* [ASSIGNMENT]
Set down, exactly as they appear, the line containing "S1: button (+5V, N10) -> button (GND, N10)" and all subsequent lines through the end of the material below.

* [SUPPLIED INFORMATION]
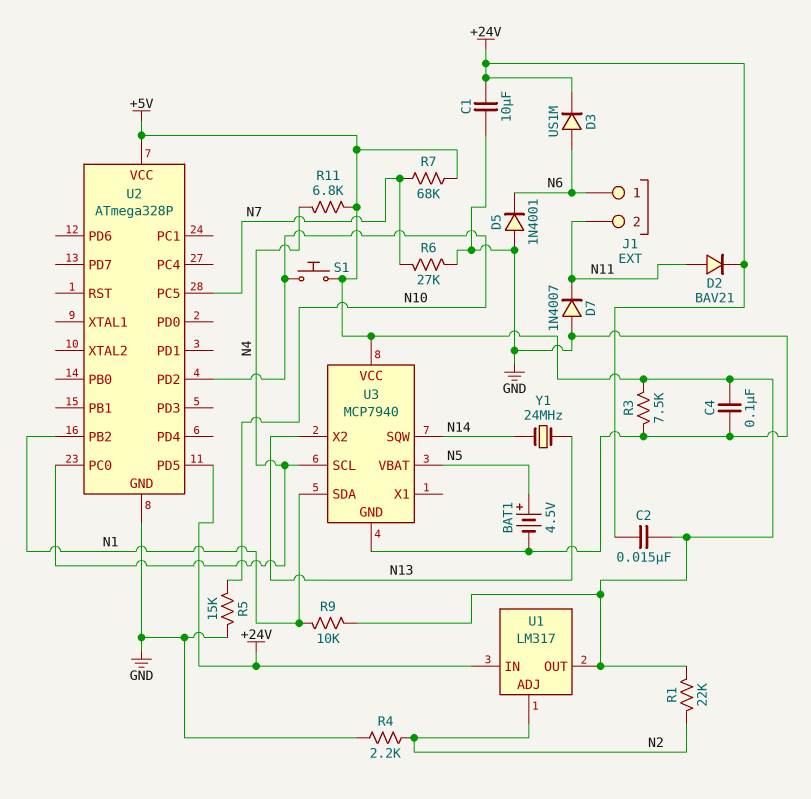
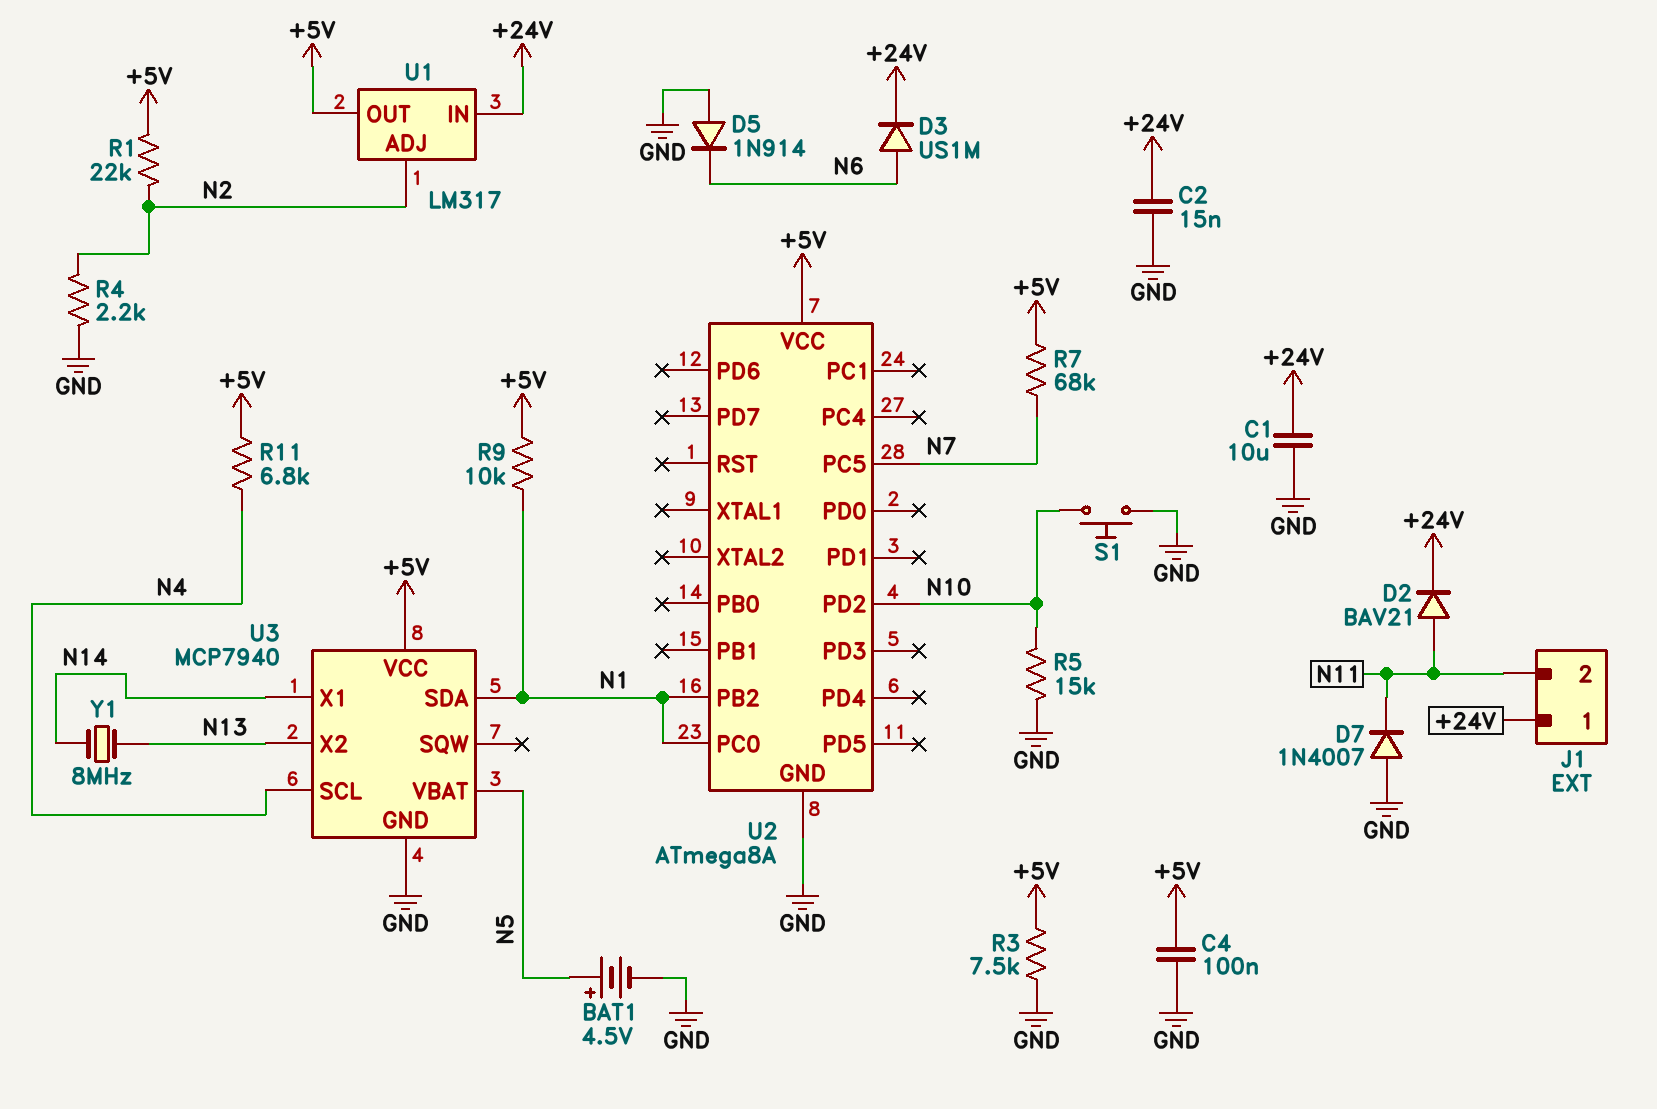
C2: 15nF (+5V, +24V) -> 15nF (+24V, GND)
D5: diode 1N4001 (A GND, K N6) -> diode 1N914 (A GND, K N6)
J1 pin 1: N6 -> +24V
R6: 27k (GND, N7) -> none
S1: button (+5V, N10) -> button (GND, N10)
U2: ATmega328P -> ATmega8A
U2 pin PC0: N4 -> N1
U2 pin PD5: +24V -> none
U3 pin SQW: N14 -> none
U3 pin X1: none -> N14
Y1: 24MHz (N13, N14) -> 8MHz (N13, N14)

* [WRITTEN REPLY]
S1: button (+5V, N10) -> button (GND, N10)
U2: ATmega328P -> ATmega8A
U2 pin PC0: N4 -> N1
U2 pin PD5: +24V -> none
U3 pin SQW: N14 -> none
U3 pin X1: none -> N14
Y1: 24MHz (N13, N14) -> 8MHz (N13, N14)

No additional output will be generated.